• _Coordinate-based object records_:
= Beginning of Section =
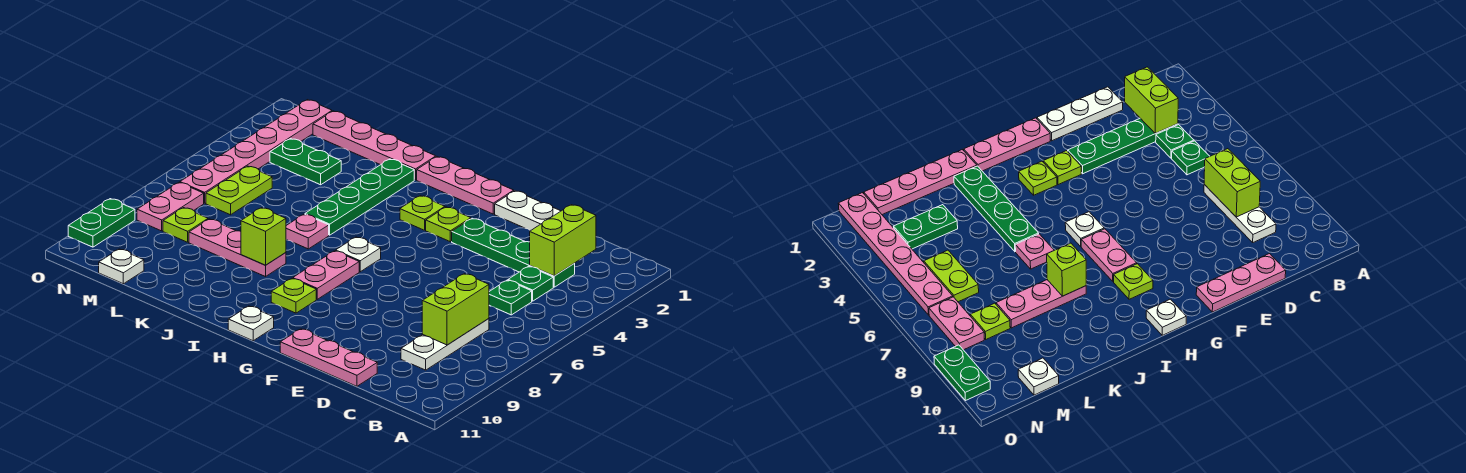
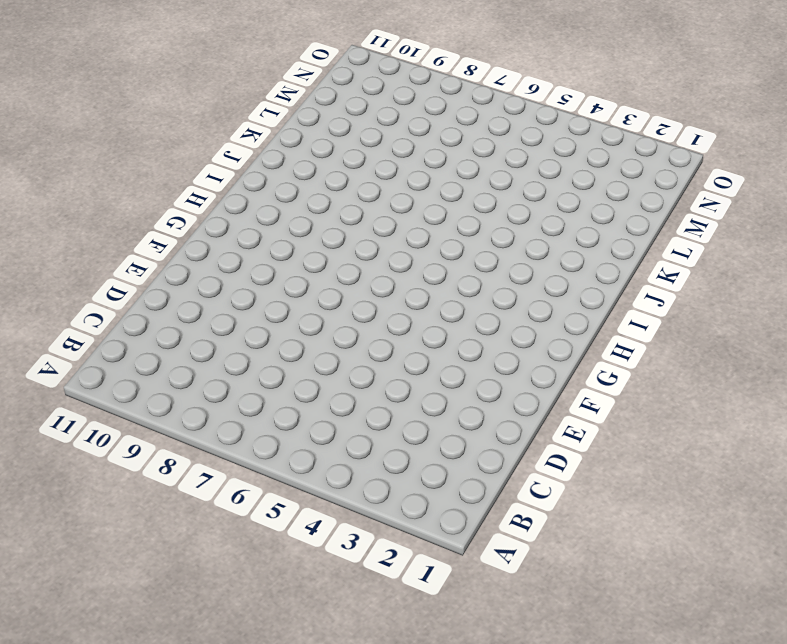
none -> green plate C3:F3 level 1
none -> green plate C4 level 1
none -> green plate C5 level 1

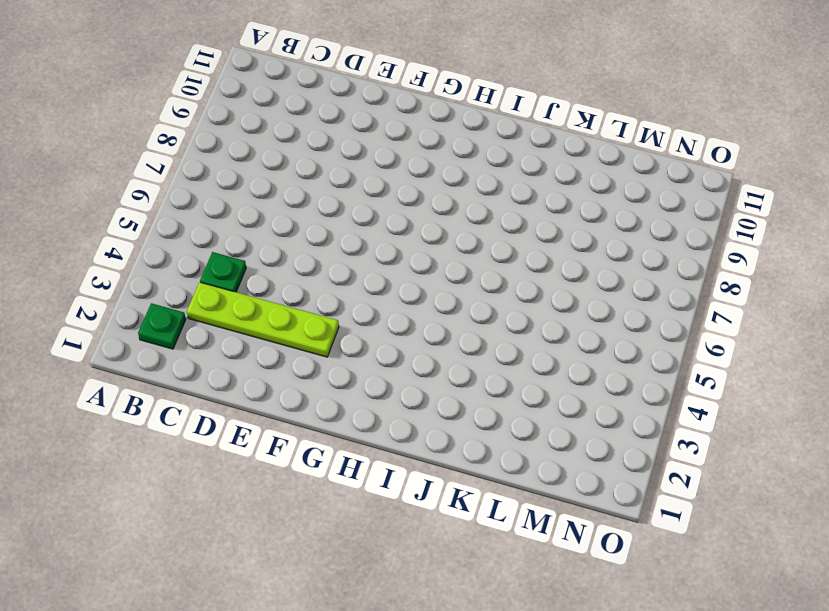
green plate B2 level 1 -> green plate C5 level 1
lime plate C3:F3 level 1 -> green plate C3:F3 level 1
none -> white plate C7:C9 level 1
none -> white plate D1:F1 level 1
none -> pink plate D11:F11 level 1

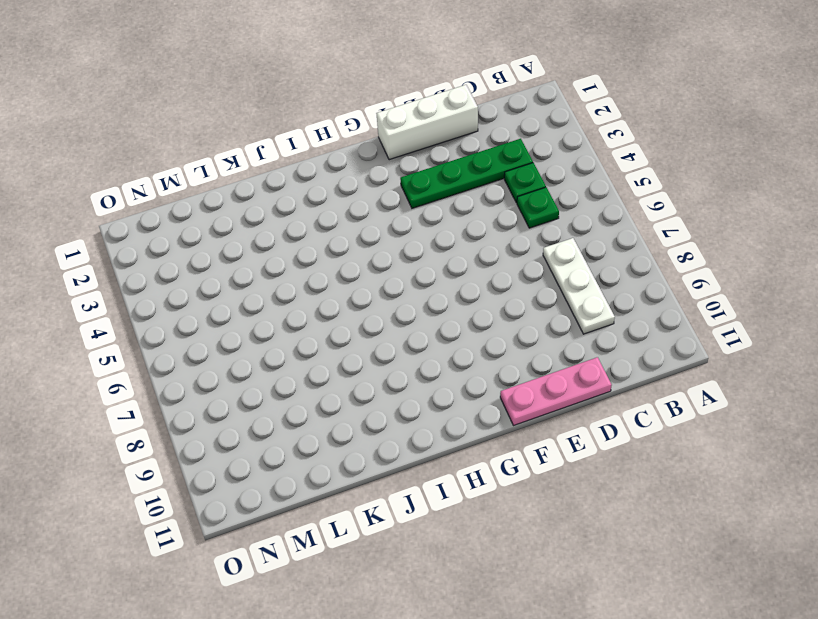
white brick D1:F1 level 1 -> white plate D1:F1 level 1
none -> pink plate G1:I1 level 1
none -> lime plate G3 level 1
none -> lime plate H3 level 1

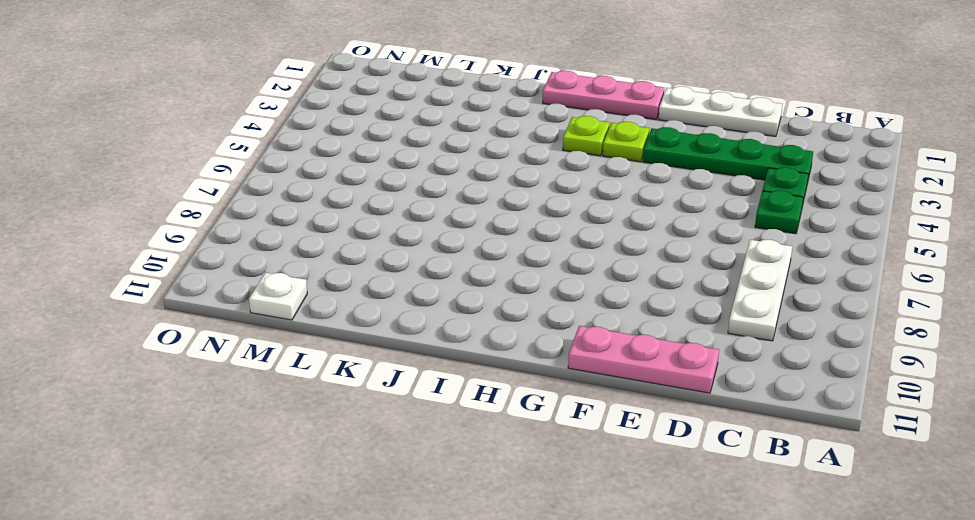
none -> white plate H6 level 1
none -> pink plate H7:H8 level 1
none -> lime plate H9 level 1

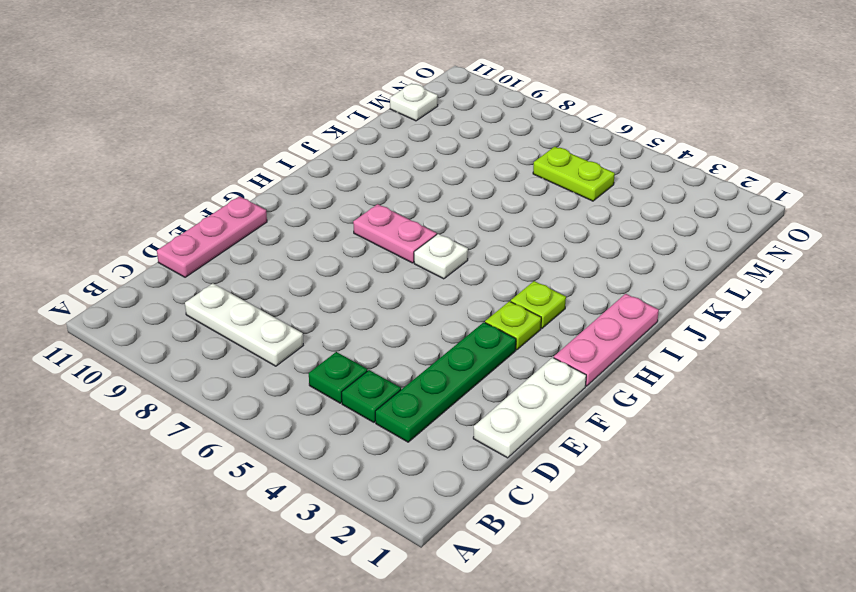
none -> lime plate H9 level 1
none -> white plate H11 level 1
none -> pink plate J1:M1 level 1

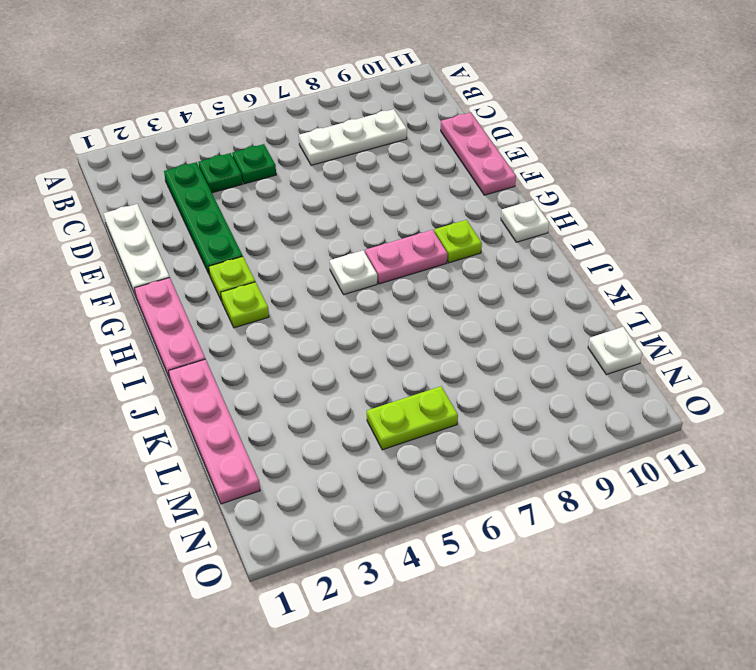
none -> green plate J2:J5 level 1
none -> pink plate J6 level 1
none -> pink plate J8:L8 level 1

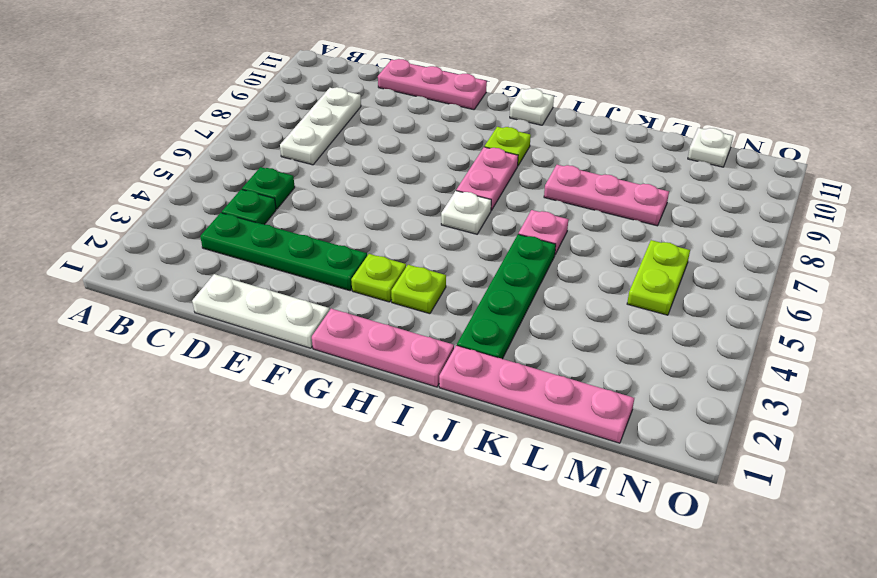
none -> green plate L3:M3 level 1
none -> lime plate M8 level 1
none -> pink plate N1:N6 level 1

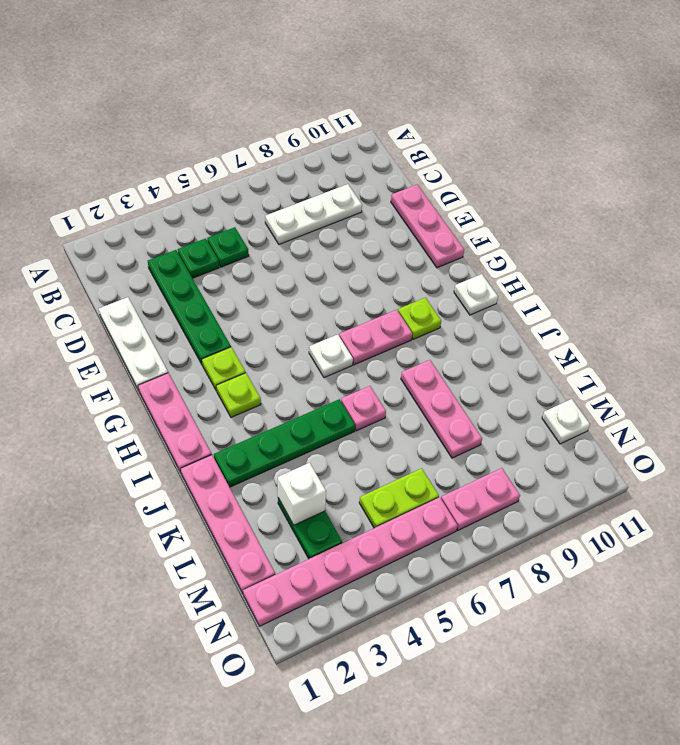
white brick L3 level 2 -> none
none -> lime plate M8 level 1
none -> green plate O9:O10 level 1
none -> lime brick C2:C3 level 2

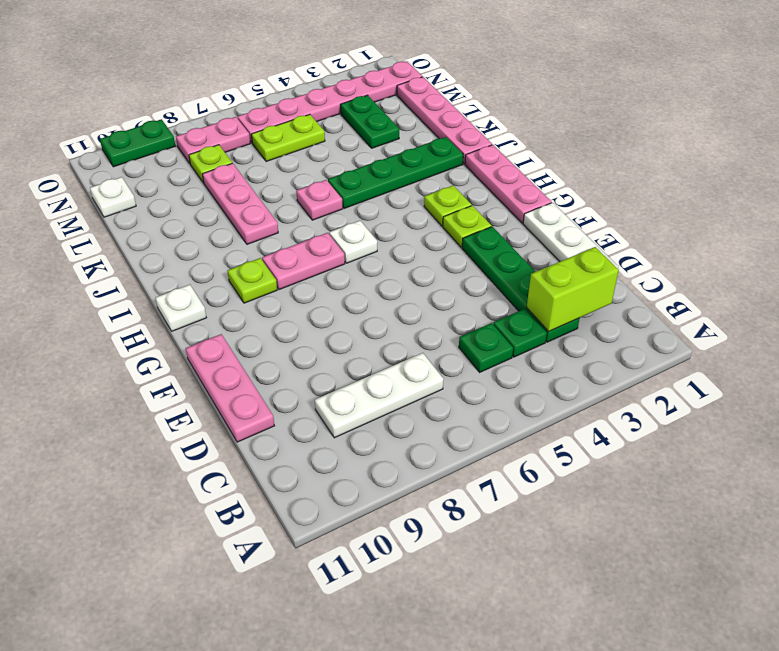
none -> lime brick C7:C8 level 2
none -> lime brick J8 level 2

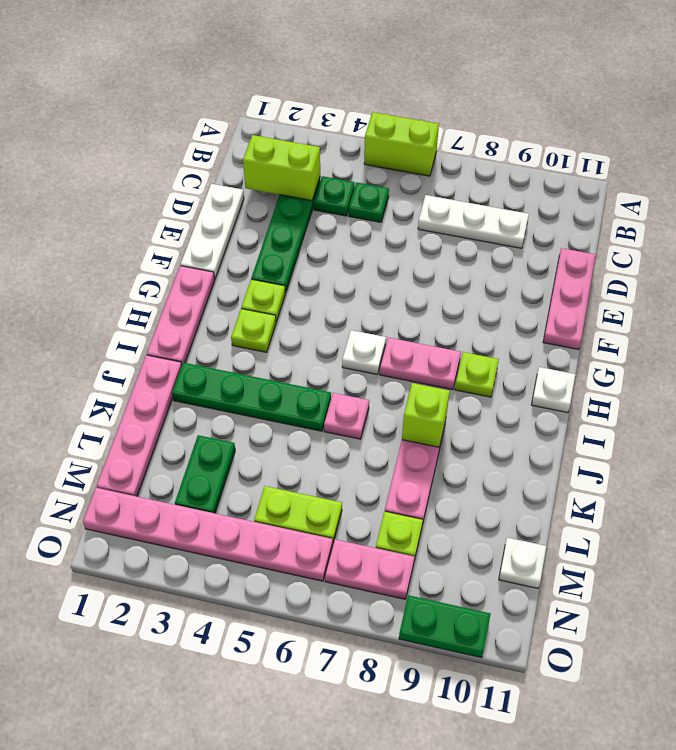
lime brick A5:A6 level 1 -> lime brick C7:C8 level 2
= End of Section =
• _Work request_: Copy the lines from the entries above in which the word "white" appears.

• _Task response_:
none -> white plate C7:C9 level 1
none -> white plate D1:F1 level 1
white brick D1:F1 level 1 -> white plate D1:F1 level 1
none -> white plate H6 level 1
none -> white plate H11 level 1
white brick L3 level 2 -> none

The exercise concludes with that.